§ **Problem statement**
All of the data is to be printed exactly, though the images must be left off.

┏━━

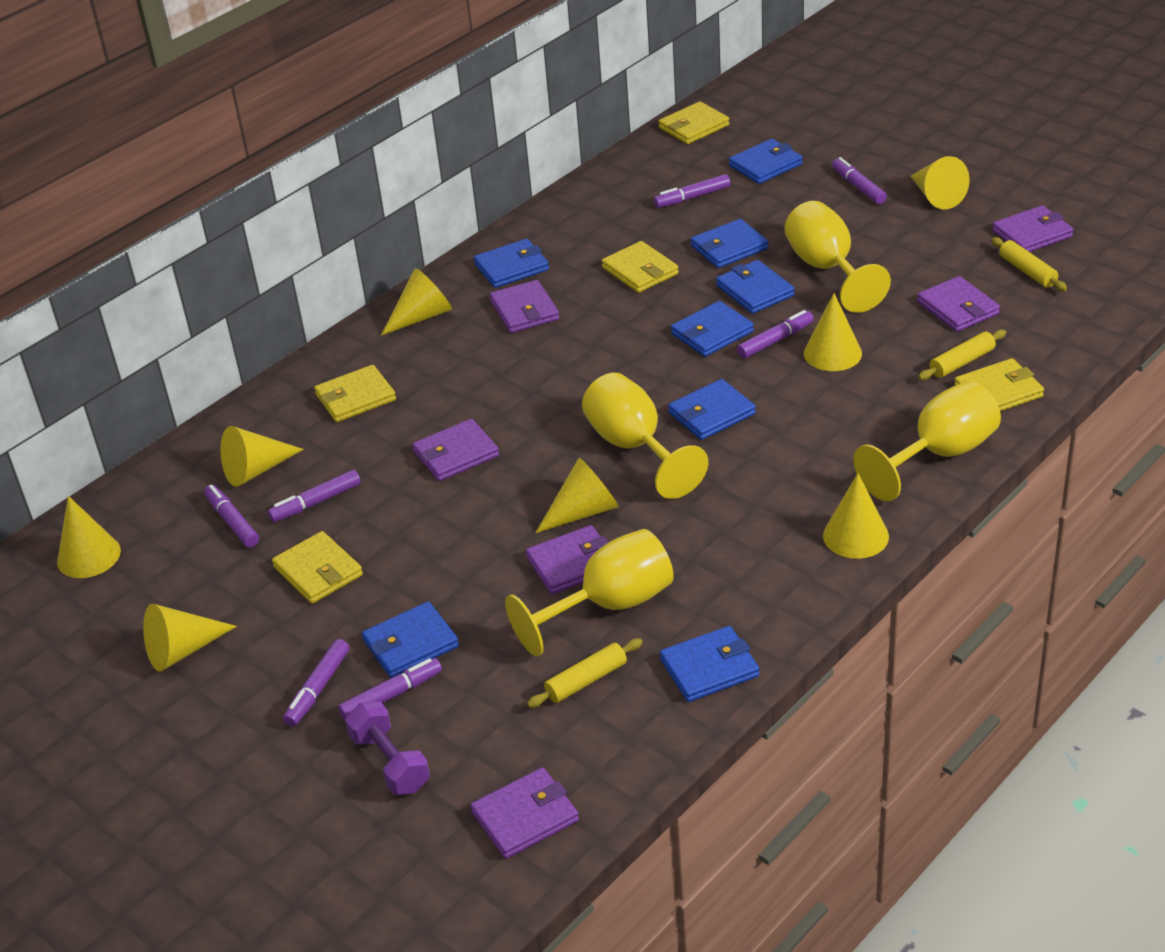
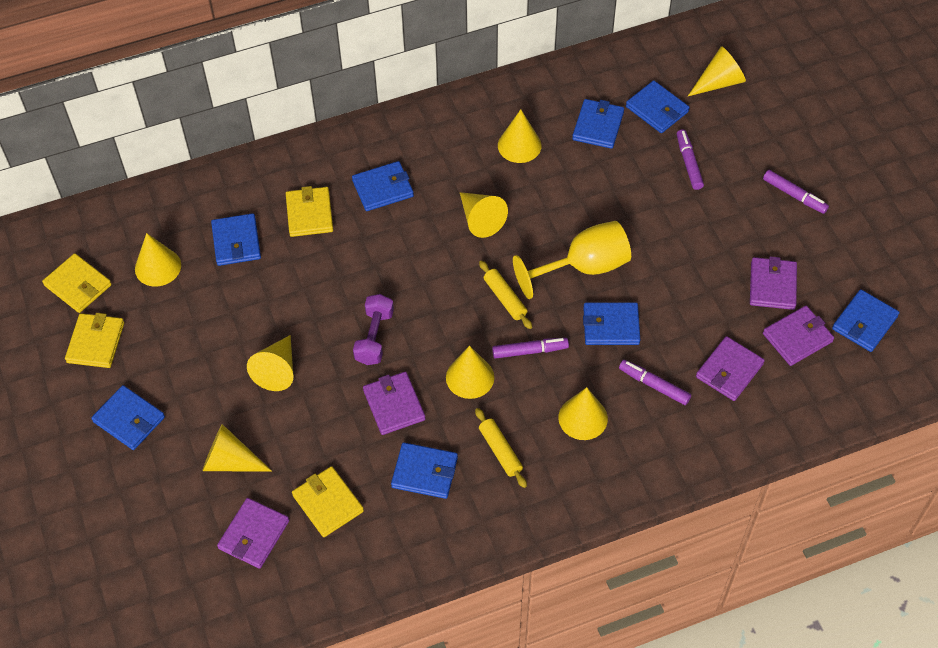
purple marker: 7 -> 4
purple wallet: 6 -> 5
yellow goblet: 4 -> 1
yellow rolling pin: 3 -> 2
yellow wallet: 5 -> 4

┗━━

§ **Result**
purple marker: 7 -> 4
purple wallet: 6 -> 5
yellow goblet: 4 -> 1
yellow rolling pin: 3 -> 2
yellow wallet: 5 -> 4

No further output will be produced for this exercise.